### INSTRUCTIONS FOR THE TASK
The lines wanted run from the first one below through the one with "green circle: (228, 383) -> (326, 510), moved". Return them exactly.

Top of SOURCE RECORDS

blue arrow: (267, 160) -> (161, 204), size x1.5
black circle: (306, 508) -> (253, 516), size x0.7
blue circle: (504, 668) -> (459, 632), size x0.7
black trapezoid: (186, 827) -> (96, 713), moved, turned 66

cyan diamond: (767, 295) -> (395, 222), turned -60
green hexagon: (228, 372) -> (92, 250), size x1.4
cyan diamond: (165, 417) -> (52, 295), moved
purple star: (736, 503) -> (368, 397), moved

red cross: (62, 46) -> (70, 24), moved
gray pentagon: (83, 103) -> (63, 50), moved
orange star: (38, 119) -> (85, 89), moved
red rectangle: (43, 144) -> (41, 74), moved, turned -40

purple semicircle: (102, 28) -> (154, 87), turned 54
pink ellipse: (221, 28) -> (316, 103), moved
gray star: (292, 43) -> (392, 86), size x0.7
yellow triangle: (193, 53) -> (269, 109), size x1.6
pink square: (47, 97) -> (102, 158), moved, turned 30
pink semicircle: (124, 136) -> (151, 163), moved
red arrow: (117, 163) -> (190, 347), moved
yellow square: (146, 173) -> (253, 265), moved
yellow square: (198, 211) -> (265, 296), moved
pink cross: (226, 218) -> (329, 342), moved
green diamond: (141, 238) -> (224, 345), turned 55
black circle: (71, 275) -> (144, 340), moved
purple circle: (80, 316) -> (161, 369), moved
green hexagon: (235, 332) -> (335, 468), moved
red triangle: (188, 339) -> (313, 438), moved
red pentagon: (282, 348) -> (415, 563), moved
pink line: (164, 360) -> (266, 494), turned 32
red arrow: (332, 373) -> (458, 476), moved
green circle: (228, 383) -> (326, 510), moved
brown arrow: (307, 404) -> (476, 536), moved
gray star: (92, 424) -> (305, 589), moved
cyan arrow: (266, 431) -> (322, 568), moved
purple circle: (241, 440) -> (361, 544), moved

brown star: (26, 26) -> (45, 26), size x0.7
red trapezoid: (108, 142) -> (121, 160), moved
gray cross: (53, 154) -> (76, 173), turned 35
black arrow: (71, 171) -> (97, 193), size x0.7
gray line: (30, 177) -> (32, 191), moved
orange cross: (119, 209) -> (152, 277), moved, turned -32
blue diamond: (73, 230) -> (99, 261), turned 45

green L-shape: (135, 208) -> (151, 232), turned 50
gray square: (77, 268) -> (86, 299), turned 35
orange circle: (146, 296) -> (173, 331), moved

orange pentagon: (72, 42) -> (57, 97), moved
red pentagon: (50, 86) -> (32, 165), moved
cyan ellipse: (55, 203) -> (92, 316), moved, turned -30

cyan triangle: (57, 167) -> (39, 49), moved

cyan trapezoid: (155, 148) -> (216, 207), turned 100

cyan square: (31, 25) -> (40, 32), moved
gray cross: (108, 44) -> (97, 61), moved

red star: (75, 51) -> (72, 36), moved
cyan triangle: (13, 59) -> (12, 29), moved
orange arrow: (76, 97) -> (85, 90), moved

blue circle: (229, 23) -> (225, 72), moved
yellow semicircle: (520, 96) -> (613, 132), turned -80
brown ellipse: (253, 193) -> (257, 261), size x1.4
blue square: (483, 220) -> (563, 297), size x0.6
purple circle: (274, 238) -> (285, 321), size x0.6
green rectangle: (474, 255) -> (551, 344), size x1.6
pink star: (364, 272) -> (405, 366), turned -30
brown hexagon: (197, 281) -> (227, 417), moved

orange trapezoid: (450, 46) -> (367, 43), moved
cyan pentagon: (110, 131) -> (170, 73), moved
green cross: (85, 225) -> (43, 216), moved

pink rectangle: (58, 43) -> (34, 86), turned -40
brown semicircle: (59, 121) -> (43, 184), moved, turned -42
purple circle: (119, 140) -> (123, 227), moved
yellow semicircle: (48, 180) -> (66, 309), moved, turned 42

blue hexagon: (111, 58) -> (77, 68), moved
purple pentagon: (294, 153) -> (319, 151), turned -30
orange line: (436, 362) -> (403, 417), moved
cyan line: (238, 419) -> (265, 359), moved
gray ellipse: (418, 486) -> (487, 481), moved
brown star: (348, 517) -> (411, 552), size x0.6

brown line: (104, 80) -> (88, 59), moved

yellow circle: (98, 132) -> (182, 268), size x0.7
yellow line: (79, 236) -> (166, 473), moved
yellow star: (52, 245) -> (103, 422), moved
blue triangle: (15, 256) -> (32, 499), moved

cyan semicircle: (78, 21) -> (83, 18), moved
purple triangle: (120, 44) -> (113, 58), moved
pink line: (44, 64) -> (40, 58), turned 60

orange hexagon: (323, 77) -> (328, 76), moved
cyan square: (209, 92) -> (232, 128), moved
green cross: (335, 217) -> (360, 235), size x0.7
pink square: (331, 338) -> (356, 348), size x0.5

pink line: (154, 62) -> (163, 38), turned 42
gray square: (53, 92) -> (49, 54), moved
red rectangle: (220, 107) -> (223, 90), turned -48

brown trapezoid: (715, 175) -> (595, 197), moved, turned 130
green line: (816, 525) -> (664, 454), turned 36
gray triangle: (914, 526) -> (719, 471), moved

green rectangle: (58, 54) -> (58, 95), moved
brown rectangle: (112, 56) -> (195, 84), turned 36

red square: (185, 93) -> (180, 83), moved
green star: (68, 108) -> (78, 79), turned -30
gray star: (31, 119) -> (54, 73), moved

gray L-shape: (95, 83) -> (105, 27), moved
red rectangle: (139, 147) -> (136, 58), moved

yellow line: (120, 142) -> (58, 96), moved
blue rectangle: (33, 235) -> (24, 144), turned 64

Bottom of SOURCE RECORDS

### RESULT FOR THIS EXERCISE
blue arrow: (267, 160) -> (161, 204), size x1.5
black circle: (306, 508) -> (253, 516), size x0.7
blue circle: (504, 668) -> (459, 632), size x0.7
black trapezoid: (186, 827) -> (96, 713), moved, turned 66

cyan diamond: (767, 295) -> (395, 222), turned -60
green hexagon: (228, 372) -> (92, 250), size x1.4
cyan diamond: (165, 417) -> (52, 295), moved
purple star: (736, 503) -> (368, 397), moved

red cross: (62, 46) -> (70, 24), moved
gray pentagon: (83, 103) -> (63, 50), moved
orange star: (38, 119) -> (85, 89), moved
red rectangle: (43, 144) -> (41, 74), moved, turned -40

purple semicircle: (102, 28) -> (154, 87), turned 54
pink ellipse: (221, 28) -> (316, 103), moved
gray star: (292, 43) -> (392, 86), size x0.7
yellow triangle: (193, 53) -> (269, 109), size x1.6
pink square: (47, 97) -> (102, 158), moved, turned 30
pink semicircle: (124, 136) -> (151, 163), moved
red arrow: (117, 163) -> (190, 347), moved
yellow square: (146, 173) -> (253, 265), moved
yellow square: (198, 211) -> (265, 296), moved
pink cross: (226, 218) -> (329, 342), moved
green diamond: (141, 238) -> (224, 345), turned 55
black circle: (71, 275) -> (144, 340), moved
purple circle: (80, 316) -> (161, 369), moved
green hexagon: (235, 332) -> (335, 468), moved
red triangle: (188, 339) -> (313, 438), moved
red pentagon: (282, 348) -> (415, 563), moved
pink line: (164, 360) -> (266, 494), turned 32
red arrow: (332, 373) -> (458, 476), moved
green circle: (228, 383) -> (326, 510), moved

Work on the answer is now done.